-- SOURCE INFORMATION --

::::

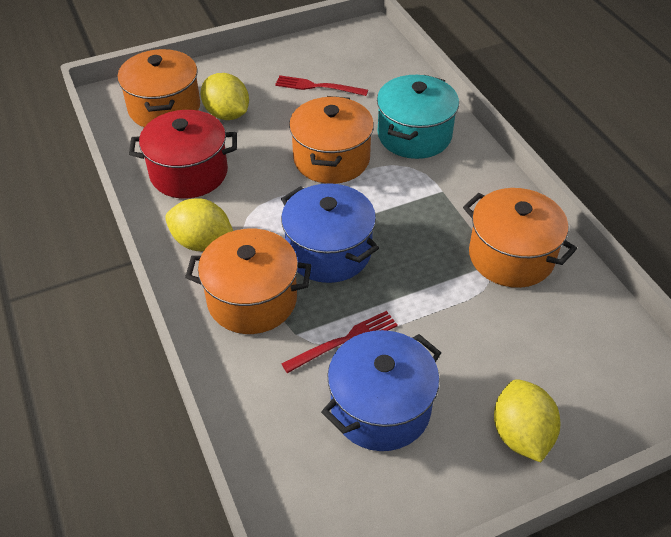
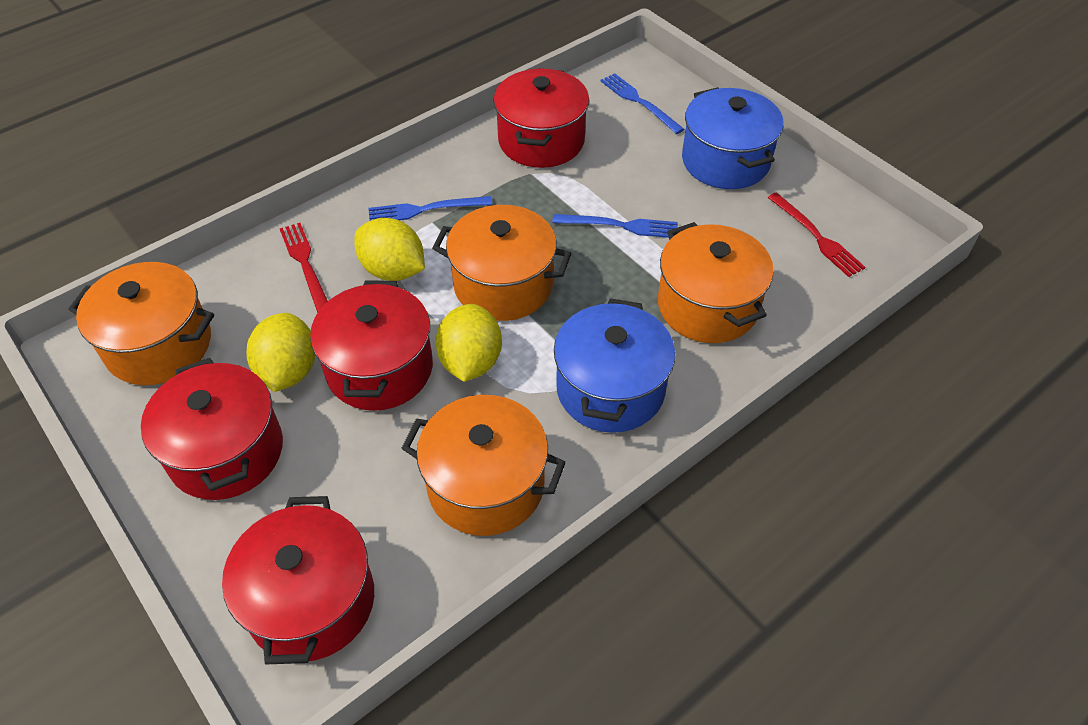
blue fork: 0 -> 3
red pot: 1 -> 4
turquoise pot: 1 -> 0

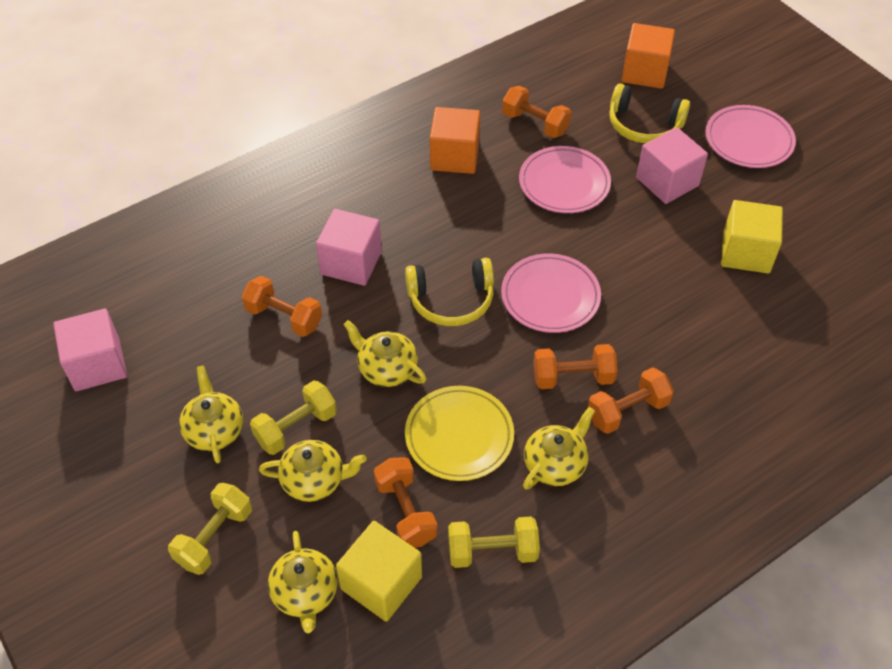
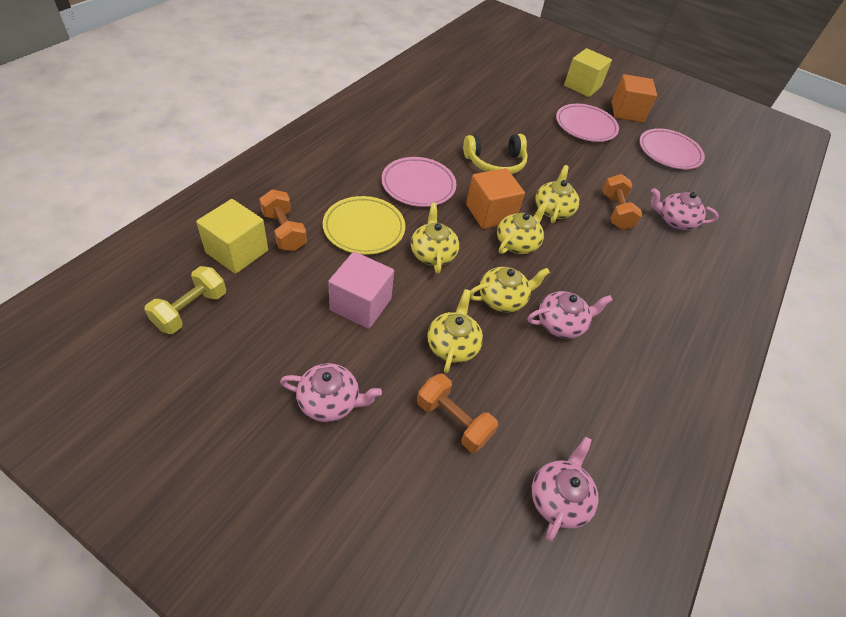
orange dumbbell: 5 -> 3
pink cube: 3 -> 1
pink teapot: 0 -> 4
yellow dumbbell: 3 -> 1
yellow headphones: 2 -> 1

::::

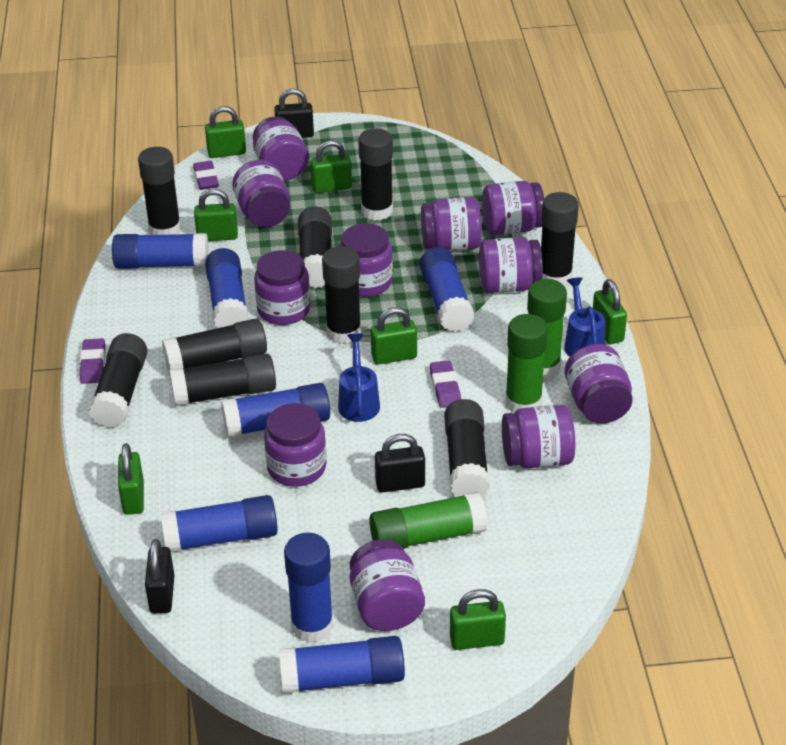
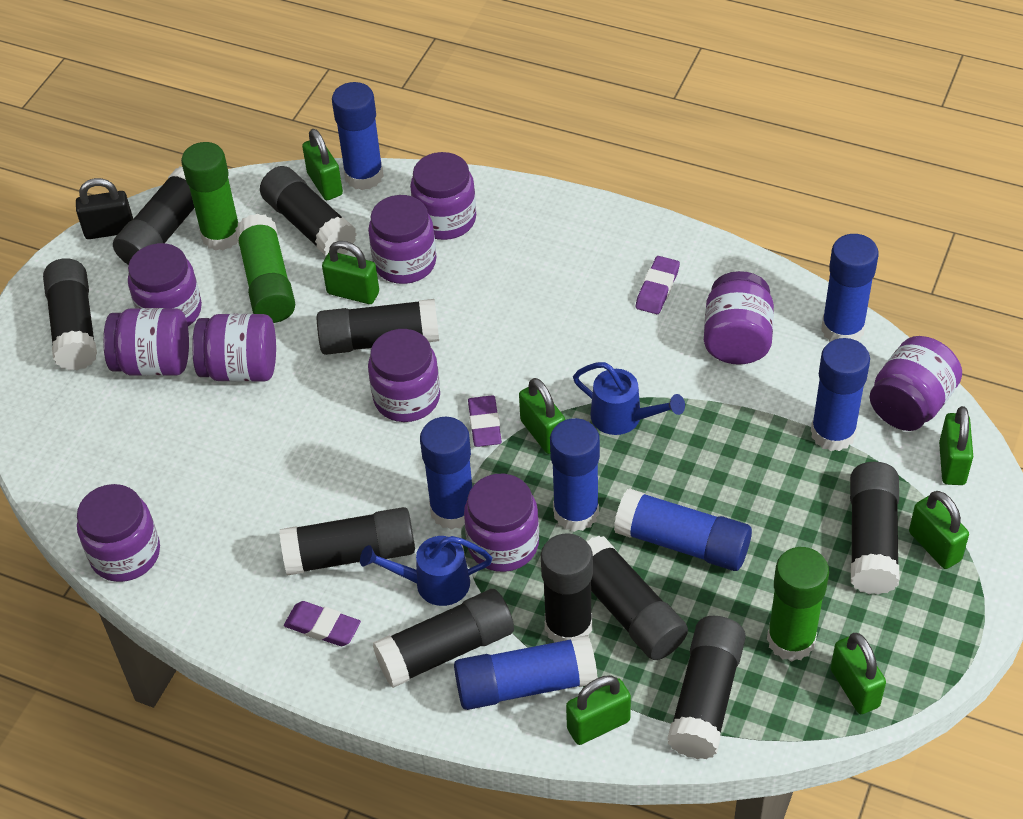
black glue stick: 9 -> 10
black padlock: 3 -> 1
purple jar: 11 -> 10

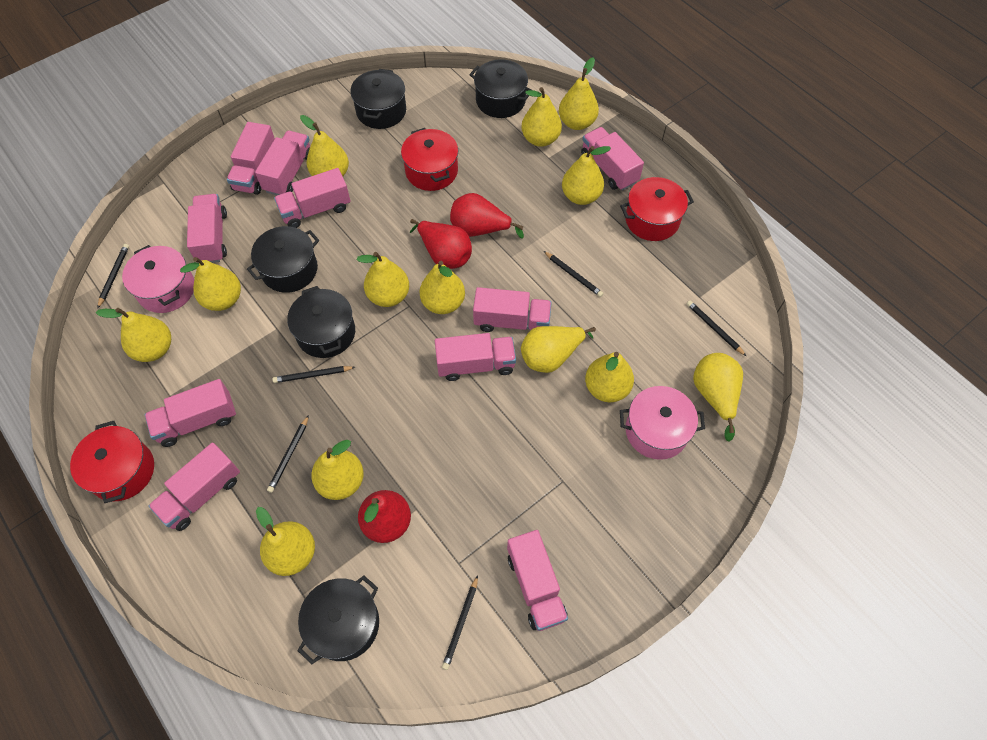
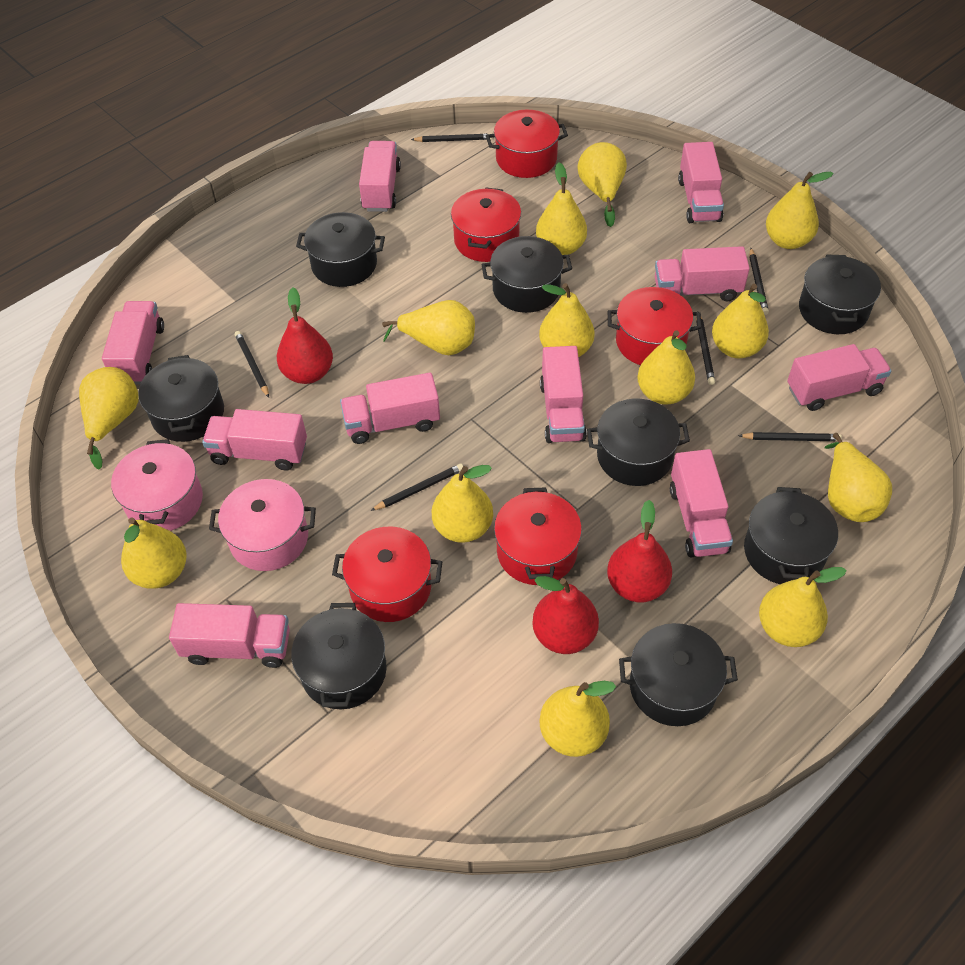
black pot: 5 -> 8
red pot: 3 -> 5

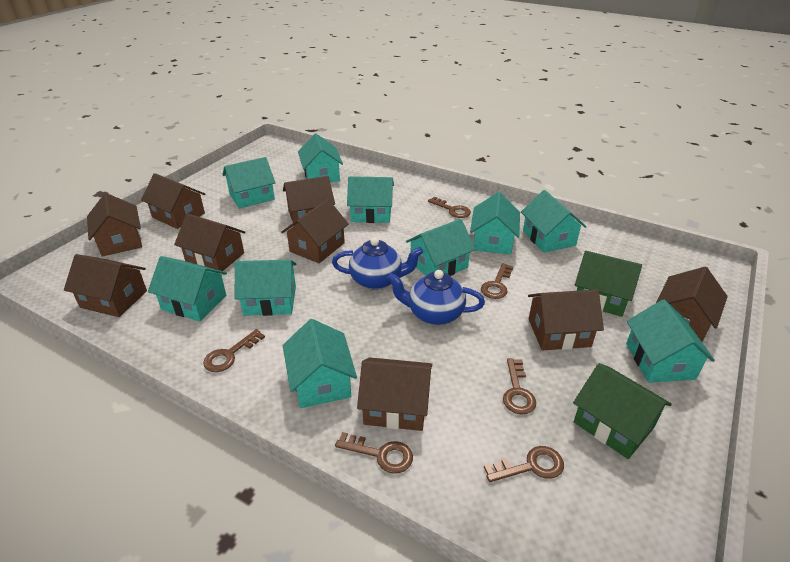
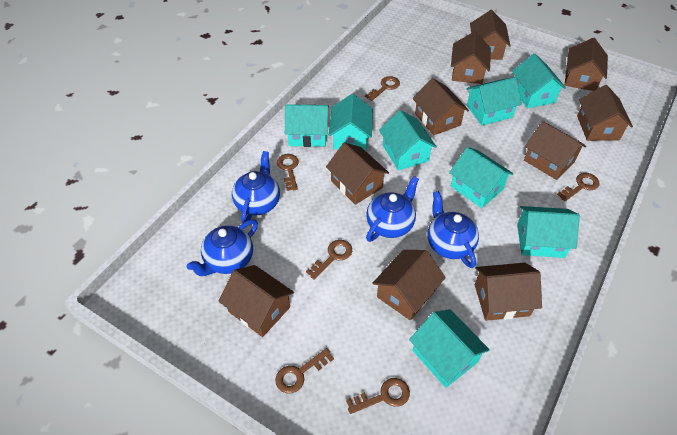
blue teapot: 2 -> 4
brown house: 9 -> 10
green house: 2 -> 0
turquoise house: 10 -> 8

::::

-- WORK TO COMPLETE --
In the listing above, find the line containing "blue teapot: 2 -> 4" and the line containing "turquoise house: 10 -> 8", then retype both and every line between them exactly, with nothing else.

-- RESPONSE TO THE EXERCISE --
blue teapot: 2 -> 4
brown house: 9 -> 10
green house: 2 -> 0
turquoise house: 10 -> 8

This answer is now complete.